> _Stored records_
^^^^^^^^

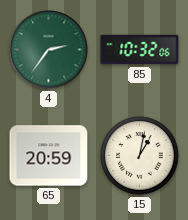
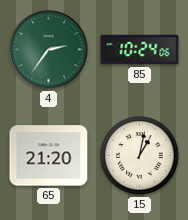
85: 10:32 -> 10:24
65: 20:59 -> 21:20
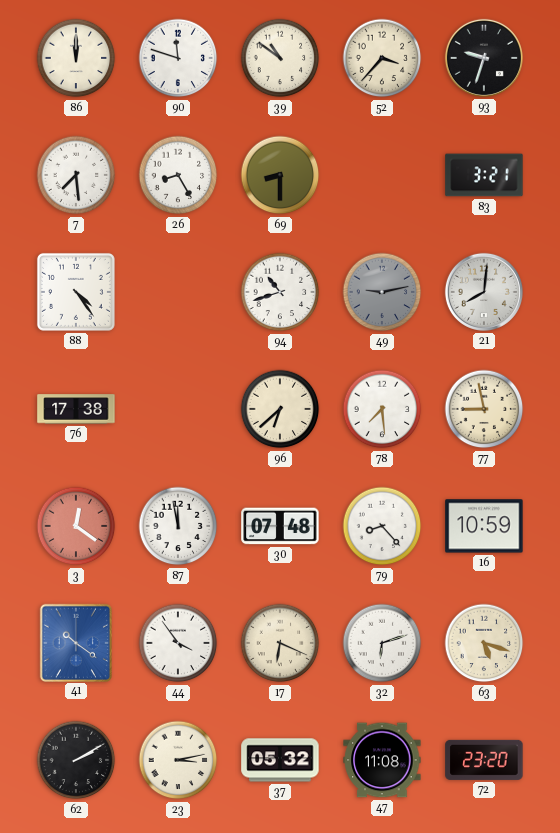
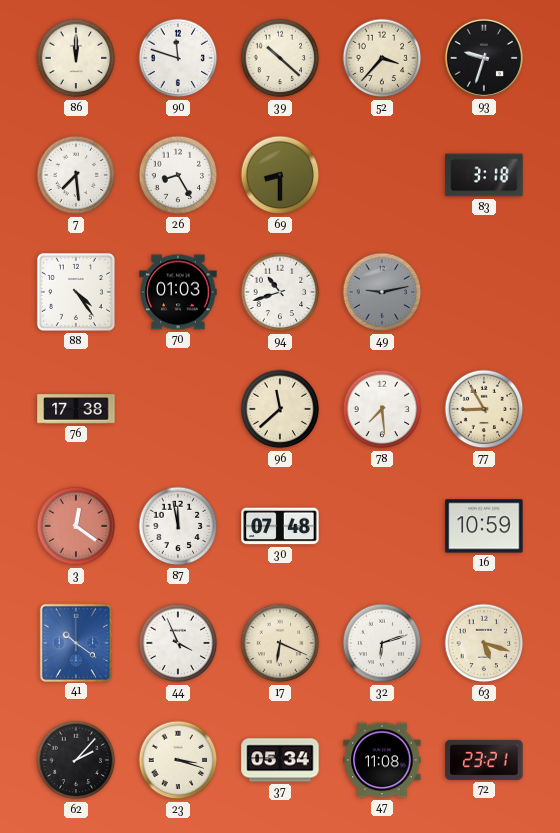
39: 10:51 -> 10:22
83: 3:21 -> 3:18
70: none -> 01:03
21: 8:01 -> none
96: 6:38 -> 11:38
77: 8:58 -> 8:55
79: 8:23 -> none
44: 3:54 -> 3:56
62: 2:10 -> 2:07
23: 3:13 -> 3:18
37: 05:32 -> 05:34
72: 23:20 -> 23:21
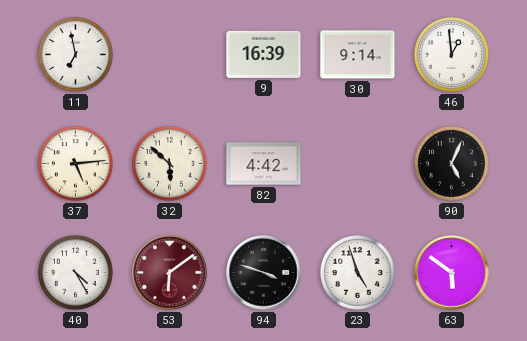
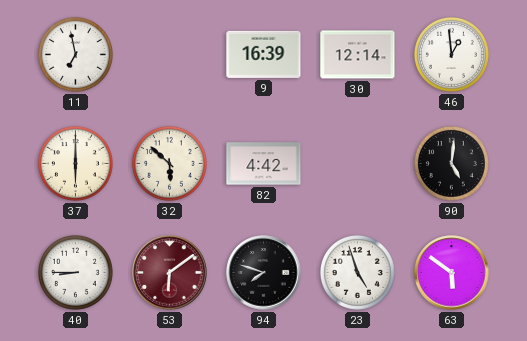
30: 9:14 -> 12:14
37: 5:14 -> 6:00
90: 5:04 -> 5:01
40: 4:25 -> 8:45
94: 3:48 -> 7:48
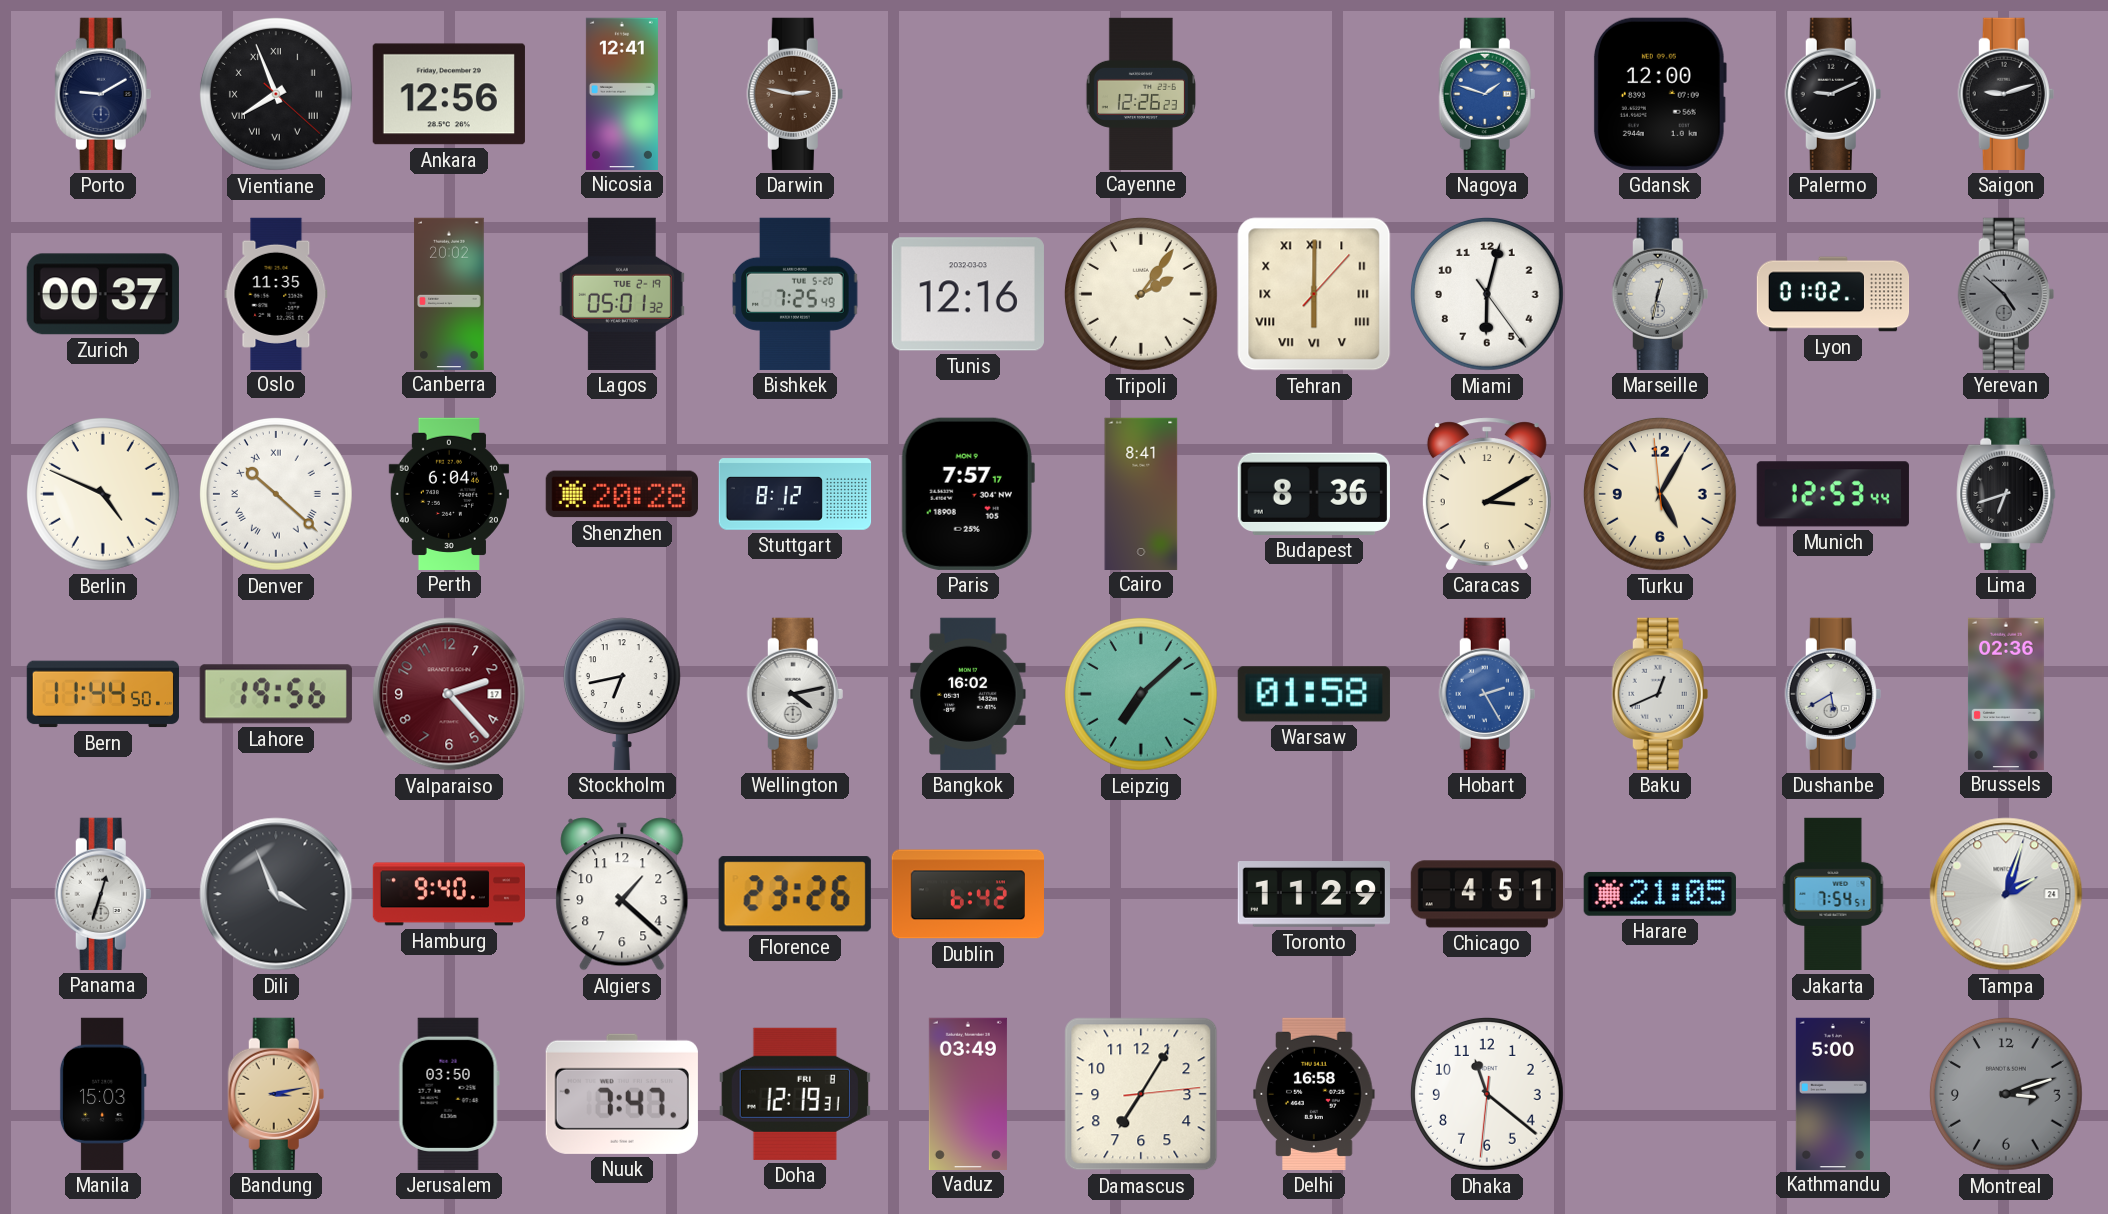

^^^^^^^^

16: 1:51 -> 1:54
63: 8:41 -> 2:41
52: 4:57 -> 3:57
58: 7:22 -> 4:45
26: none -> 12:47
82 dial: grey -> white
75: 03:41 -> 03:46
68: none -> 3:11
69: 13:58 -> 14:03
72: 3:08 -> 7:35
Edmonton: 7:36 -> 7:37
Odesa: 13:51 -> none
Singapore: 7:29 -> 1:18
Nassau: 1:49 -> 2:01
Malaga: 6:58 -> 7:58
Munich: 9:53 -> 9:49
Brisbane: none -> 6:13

^^^^^^^^

> _Exercise brief_
Could you echo the entries above word for word, starting with the line that contains "30: 9:14 -> 12:14" and going on through the line that contains "94: 3:48 -> 7:48"?

> _Written response_
30: 9:14 -> 12:14
37: 5:14 -> 6:00
90: 5:04 -> 5:01
40: 4:25 -> 8:45
94: 3:48 -> 7:48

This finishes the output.